Work to complete
In the entries below, find the line with "PIR: HC-SR505 -> HC-SR501" and the line with "OLED3 pin SDA: D14 -> D18"; give again those lines and every line between them, exactly.

Difference listings
§
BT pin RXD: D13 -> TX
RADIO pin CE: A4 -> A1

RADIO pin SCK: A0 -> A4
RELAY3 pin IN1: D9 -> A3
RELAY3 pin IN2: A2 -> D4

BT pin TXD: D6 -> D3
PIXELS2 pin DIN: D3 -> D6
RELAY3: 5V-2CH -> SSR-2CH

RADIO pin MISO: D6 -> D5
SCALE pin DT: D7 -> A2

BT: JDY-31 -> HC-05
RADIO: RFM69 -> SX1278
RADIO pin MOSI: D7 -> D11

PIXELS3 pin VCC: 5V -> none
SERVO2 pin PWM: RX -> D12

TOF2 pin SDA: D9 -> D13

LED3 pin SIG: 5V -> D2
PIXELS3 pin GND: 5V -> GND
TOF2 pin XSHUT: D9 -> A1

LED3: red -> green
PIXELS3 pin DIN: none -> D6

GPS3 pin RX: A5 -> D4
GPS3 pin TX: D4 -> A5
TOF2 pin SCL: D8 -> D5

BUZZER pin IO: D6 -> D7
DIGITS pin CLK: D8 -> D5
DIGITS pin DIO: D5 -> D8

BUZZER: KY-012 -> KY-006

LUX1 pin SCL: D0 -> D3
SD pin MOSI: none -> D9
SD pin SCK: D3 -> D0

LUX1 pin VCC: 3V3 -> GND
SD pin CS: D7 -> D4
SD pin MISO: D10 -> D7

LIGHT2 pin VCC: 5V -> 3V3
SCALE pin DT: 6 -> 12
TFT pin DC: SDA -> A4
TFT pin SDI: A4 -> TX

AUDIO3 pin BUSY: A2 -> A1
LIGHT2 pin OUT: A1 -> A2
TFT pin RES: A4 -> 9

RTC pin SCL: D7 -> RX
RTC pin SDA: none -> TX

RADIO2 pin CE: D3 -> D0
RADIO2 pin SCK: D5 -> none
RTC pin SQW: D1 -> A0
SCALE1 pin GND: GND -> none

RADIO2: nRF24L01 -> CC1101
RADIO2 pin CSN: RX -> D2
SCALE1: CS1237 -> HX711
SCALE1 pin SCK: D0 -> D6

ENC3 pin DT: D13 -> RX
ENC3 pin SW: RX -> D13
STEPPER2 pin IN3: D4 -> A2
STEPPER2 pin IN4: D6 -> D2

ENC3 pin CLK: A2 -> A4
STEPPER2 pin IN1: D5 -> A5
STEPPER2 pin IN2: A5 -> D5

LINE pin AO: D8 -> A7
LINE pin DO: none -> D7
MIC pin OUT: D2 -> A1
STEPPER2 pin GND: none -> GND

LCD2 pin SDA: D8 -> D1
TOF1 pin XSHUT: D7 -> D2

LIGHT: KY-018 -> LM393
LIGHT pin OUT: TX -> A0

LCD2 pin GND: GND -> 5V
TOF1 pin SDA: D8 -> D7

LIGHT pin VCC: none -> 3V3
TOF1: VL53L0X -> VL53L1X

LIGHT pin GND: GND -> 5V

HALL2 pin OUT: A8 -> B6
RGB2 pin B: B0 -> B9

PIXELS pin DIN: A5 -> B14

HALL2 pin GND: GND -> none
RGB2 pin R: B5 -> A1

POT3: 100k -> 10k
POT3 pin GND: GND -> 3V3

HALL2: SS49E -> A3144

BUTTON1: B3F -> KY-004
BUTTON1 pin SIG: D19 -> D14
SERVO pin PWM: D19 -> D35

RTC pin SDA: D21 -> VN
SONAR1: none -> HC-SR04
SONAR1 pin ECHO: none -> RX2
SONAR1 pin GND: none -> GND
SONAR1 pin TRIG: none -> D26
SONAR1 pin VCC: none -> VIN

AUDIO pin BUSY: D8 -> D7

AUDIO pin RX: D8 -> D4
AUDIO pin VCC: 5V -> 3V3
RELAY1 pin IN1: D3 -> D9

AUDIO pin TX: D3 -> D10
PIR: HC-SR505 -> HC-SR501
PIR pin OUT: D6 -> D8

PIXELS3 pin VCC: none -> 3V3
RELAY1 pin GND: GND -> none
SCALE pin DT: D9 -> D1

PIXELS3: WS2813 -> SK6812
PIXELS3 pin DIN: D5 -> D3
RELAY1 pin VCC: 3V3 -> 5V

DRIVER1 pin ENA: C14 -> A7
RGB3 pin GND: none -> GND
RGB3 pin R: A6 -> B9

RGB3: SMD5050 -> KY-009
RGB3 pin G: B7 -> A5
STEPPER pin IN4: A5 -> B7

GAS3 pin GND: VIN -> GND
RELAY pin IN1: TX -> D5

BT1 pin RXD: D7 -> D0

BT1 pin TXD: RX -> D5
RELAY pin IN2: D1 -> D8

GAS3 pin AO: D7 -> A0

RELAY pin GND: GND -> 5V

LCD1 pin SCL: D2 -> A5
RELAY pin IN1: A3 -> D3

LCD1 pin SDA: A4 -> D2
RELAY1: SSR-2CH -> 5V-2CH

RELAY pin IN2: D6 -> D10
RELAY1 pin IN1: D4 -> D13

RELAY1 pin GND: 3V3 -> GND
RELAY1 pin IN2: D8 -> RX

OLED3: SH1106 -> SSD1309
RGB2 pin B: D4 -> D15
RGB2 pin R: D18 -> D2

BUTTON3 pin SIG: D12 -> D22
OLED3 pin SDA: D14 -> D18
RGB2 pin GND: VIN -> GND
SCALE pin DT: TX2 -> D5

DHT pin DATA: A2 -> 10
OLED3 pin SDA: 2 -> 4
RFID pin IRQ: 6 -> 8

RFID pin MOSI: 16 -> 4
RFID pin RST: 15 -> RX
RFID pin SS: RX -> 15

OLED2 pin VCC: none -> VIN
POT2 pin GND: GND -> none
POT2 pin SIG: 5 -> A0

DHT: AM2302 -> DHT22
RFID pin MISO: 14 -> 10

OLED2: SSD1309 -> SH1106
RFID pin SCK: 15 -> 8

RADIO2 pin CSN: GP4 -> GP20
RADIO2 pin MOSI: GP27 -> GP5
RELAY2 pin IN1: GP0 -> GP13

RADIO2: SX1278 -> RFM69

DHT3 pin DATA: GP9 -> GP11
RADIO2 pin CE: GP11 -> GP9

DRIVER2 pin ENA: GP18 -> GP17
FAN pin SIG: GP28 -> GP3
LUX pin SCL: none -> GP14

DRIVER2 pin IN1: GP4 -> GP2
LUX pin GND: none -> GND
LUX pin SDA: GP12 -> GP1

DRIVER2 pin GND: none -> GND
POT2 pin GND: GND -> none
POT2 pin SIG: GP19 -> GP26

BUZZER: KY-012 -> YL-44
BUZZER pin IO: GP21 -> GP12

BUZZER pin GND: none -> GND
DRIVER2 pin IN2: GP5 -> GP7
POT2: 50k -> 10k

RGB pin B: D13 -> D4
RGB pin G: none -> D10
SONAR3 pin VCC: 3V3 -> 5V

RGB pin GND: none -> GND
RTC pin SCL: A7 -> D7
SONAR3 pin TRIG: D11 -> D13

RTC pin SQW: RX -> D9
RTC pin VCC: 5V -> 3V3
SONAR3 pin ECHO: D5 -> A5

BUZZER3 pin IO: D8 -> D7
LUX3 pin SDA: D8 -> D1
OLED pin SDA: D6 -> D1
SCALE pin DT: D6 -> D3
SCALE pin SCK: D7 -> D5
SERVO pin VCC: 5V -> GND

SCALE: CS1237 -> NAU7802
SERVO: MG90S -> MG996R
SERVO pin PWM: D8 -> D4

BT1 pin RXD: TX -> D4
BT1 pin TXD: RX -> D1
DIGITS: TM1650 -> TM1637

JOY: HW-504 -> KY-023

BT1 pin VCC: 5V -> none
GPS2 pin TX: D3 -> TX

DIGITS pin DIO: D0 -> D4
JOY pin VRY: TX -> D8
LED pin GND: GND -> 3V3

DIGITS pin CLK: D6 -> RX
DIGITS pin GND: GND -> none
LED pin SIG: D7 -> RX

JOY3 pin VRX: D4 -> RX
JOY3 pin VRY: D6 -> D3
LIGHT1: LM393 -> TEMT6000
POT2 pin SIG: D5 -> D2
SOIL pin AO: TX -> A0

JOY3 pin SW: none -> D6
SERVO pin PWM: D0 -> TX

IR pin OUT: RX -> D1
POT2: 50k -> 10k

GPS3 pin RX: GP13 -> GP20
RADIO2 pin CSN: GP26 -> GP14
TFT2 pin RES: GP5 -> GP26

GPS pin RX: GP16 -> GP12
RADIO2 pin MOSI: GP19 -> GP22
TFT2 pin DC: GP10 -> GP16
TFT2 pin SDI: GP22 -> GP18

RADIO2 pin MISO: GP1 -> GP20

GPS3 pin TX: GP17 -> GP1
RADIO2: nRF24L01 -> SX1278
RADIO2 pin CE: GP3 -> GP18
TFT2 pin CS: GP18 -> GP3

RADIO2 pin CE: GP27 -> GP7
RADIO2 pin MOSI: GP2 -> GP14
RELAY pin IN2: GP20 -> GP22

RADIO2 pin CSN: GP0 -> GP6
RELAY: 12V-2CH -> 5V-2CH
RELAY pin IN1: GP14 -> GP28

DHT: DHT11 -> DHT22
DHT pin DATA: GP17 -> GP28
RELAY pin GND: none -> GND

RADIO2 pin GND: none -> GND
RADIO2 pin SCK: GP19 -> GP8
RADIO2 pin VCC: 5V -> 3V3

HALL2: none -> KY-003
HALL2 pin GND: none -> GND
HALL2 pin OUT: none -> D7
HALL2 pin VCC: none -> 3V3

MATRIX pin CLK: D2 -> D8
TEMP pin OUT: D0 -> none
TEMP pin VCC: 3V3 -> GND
§
Output of the task
PIR: HC-SR505 -> HC-SR501
PIR pin OUT: D6 -> D8

PIXELS3 pin VCC: none -> 3V3
RELAY1 pin GND: GND -> none
SCALE pin DT: D9 -> D1

PIXELS3: WS2813 -> SK6812
PIXELS3 pin DIN: D5 -> D3
RELAY1 pin VCC: 3V3 -> 5V

DRIVER1 pin ENA: C14 -> A7
RGB3 pin GND: none -> GND
RGB3 pin R: A6 -> B9

RGB3: SMD5050 -> KY-009
RGB3 pin G: B7 -> A5
STEPPER pin IN4: A5 -> B7

GAS3 pin GND: VIN -> GND
RELAY pin IN1: TX -> D5

BT1 pin RXD: D7 -> D0

BT1 pin TXD: RX -> D5
RELAY pin IN2: D1 -> D8

GAS3 pin AO: D7 -> A0

RELAY pin GND: GND -> 5V

LCD1 pin SCL: D2 -> A5
RELAY pin IN1: A3 -> D3

LCD1 pin SDA: A4 -> D2
RELAY1: SSR-2CH -> 5V-2CH

RELAY pin IN2: D6 -> D10
RELAY1 pin IN1: D4 -> D13

RELAY1 pin GND: 3V3 -> GND
RELAY1 pin IN2: D8 -> RX

OLED3: SH1106 -> SSD1309
RGB2 pin B: D4 -> D15
RGB2 pin R: D18 -> D2

BUTTON3 pin SIG: D12 -> D22
OLED3 pin SDA: D14 -> D18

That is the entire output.